WHAT YOU WILL DO -> Set down the entries below exactly; drop the pictures.

<<<<

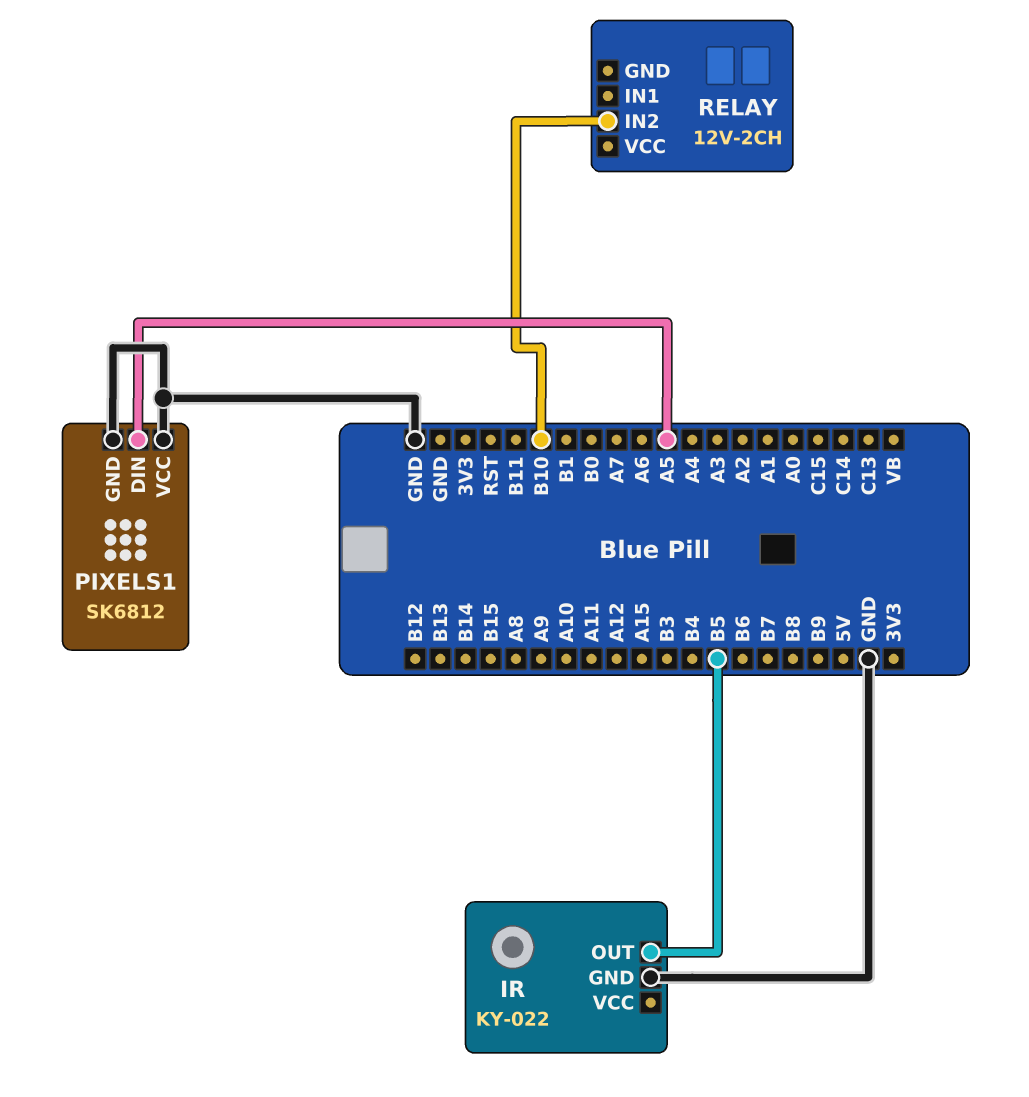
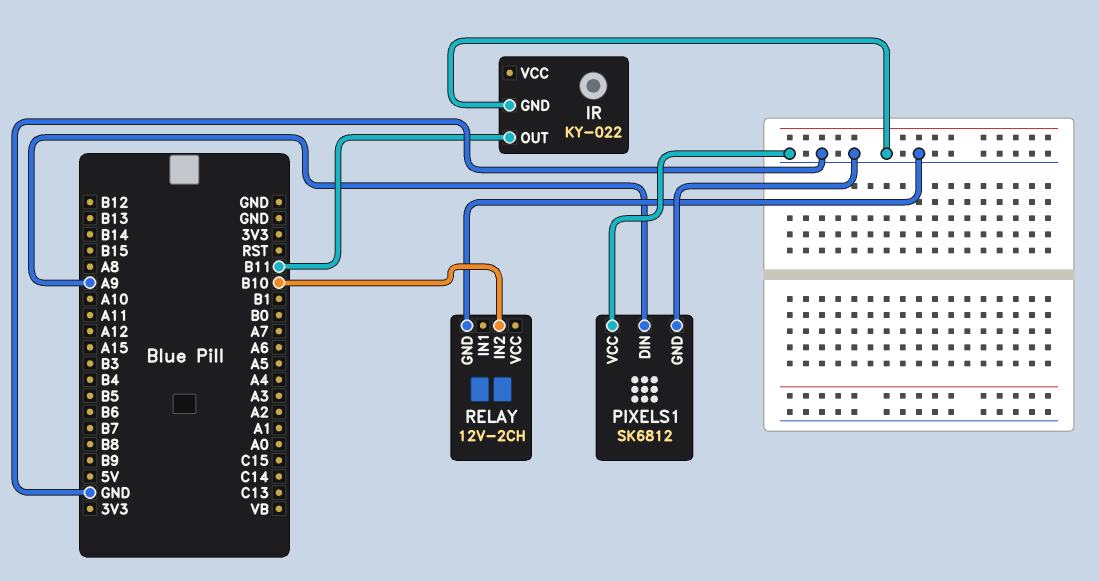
IR pin OUT: B5 -> B11
PIXELS1 pin DIN: A5 -> A9
RELAY pin GND: none -> GND

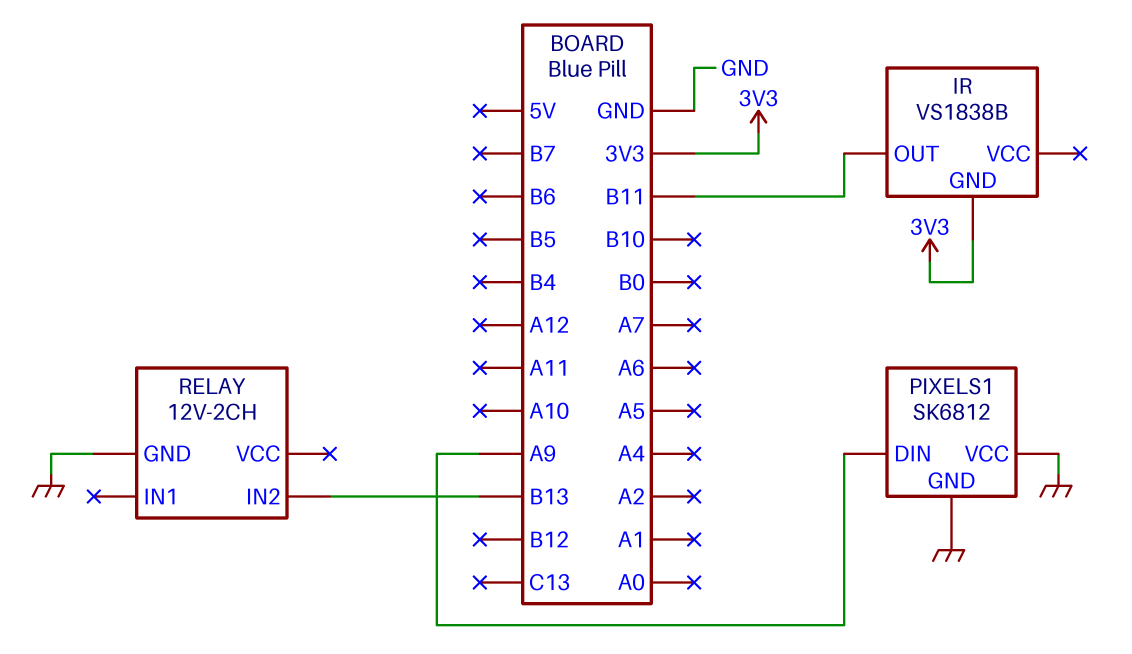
IR: KY-022 -> VS1838B
IR pin GND: GND -> 3V3
RELAY pin IN2: B10 -> B13

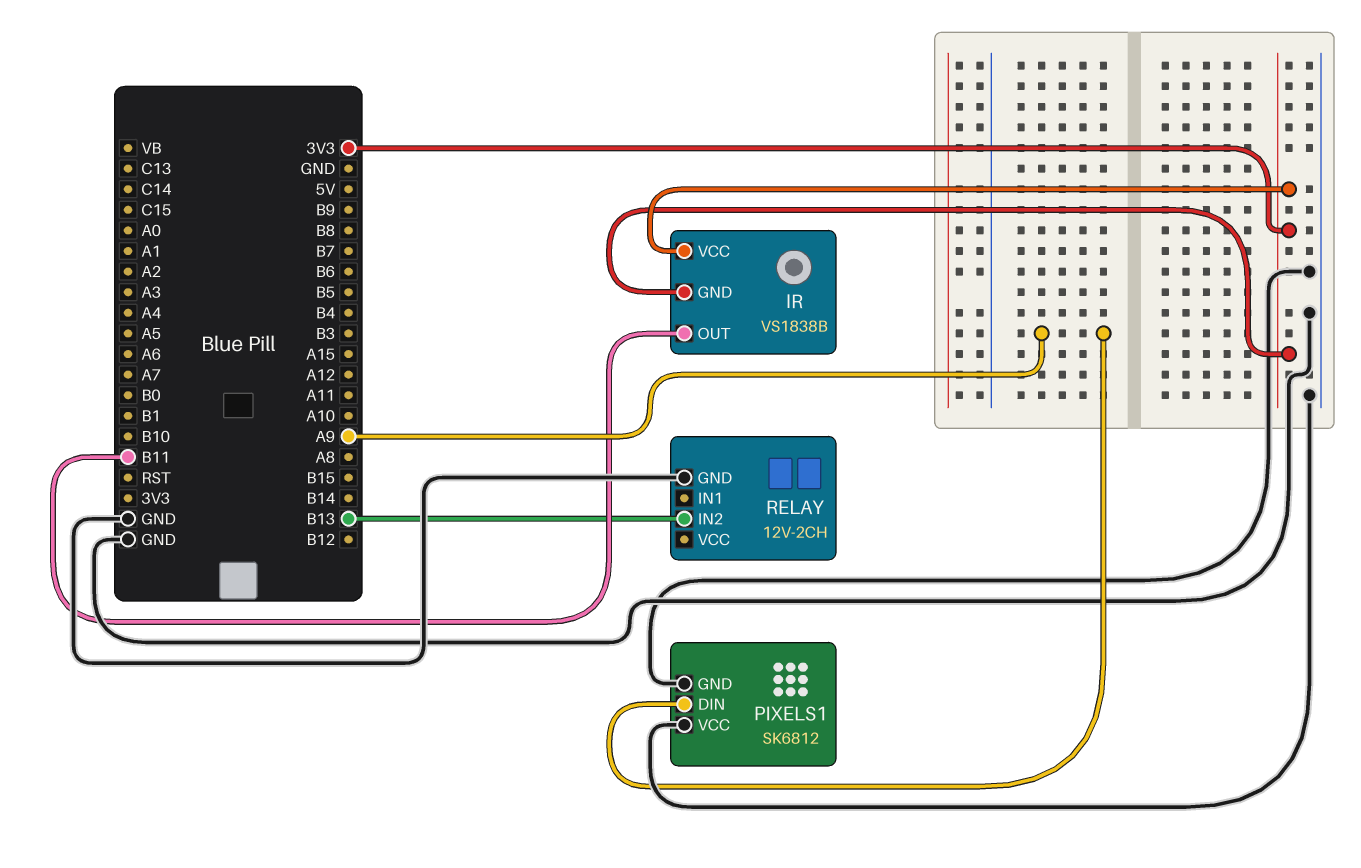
IR pin VCC: none -> 3V3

>>>>

RESULT FOR THIS EXERCISE ->
IR pin OUT: B5 -> B11
PIXELS1 pin DIN: A5 -> A9
RELAY pin GND: none -> GND

IR: KY-022 -> VS1838B
IR pin GND: GND -> 3V3
RELAY pin IN2: B10 -> B13

IR pin VCC: none -> 3V3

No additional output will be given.